**Problem statement:**
Return, word for word, only the lines of the data below that lie between the line with "purple phone: 6 -> 7" and the line with "red car: 5 -> 2", those two lines included.

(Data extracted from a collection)
%%

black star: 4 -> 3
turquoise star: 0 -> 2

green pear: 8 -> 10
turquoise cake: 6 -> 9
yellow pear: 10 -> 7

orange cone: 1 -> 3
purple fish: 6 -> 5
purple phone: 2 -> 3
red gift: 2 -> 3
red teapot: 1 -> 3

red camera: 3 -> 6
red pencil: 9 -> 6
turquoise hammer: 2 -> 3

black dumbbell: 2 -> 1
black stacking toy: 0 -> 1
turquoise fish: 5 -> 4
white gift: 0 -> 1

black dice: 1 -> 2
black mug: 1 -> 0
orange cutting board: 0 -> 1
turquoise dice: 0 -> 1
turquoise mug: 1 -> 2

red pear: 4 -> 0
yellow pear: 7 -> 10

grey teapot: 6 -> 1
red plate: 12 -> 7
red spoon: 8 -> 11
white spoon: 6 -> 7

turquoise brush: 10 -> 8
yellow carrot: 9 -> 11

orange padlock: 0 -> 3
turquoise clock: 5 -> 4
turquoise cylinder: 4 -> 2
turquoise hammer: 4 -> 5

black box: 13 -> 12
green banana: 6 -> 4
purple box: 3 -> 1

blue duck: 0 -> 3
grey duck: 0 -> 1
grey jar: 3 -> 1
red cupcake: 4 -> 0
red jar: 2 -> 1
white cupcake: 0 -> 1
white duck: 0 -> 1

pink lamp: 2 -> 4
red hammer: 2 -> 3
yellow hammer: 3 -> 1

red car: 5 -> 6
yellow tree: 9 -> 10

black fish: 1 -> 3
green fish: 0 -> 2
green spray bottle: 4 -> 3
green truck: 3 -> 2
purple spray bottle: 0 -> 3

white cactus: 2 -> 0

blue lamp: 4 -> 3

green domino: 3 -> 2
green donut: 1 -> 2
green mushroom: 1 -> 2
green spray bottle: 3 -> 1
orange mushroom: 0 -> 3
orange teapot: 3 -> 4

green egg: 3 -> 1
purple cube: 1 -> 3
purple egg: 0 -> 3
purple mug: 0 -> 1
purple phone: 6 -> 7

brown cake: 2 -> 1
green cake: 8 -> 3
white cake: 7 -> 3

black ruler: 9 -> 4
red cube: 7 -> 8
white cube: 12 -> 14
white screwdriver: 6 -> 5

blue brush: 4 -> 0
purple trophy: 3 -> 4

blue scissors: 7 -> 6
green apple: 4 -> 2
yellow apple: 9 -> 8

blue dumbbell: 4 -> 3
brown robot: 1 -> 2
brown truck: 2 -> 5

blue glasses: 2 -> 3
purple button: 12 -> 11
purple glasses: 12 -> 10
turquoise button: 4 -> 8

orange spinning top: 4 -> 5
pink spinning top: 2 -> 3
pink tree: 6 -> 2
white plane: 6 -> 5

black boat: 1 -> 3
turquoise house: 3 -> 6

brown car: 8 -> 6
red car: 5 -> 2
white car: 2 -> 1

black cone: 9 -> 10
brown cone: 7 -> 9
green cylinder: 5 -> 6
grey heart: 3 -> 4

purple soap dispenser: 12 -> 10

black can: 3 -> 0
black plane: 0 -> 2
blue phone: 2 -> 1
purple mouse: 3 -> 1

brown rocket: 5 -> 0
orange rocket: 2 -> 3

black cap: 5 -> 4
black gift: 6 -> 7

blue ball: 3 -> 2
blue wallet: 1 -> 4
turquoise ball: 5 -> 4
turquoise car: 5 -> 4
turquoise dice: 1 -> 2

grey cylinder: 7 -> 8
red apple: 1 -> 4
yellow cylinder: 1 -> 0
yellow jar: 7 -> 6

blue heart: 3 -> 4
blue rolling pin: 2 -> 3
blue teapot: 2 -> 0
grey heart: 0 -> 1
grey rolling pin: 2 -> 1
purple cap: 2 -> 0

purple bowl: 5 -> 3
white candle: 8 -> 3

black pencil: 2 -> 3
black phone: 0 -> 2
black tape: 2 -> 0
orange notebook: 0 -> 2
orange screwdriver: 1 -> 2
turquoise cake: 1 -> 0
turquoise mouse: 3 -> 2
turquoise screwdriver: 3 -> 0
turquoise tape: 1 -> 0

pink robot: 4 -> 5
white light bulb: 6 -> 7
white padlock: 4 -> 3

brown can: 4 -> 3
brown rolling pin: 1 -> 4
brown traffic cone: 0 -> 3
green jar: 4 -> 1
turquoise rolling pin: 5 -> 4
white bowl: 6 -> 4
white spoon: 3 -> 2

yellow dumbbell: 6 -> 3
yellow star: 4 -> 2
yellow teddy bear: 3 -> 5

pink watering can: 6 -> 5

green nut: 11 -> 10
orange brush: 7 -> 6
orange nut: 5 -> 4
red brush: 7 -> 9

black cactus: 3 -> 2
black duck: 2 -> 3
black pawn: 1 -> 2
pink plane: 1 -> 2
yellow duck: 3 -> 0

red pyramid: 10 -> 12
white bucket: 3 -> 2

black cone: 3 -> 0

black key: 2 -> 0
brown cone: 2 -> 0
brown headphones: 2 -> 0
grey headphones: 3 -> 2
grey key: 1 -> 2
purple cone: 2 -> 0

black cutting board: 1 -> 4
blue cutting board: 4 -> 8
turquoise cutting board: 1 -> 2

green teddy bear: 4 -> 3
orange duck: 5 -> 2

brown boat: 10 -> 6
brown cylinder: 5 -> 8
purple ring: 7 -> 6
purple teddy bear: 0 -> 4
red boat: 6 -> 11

%%

**Answer box:**
purple phone: 6 -> 7

brown cake: 2 -> 1
green cake: 8 -> 3
white cake: 7 -> 3

black ruler: 9 -> 4
red cube: 7 -> 8
white cube: 12 -> 14
white screwdriver: 6 -> 5

blue brush: 4 -> 0
purple trophy: 3 -> 4

blue scissors: 7 -> 6
green apple: 4 -> 2
yellow apple: 9 -> 8

blue dumbbell: 4 -> 3
brown robot: 1 -> 2
brown truck: 2 -> 5

blue glasses: 2 -> 3
purple button: 12 -> 11
purple glasses: 12 -> 10
turquoise button: 4 -> 8

orange spinning top: 4 -> 5
pink spinning top: 2 -> 3
pink tree: 6 -> 2
white plane: 6 -> 5

black boat: 1 -> 3
turquoise house: 3 -> 6

brown car: 8 -> 6
red car: 5 -> 2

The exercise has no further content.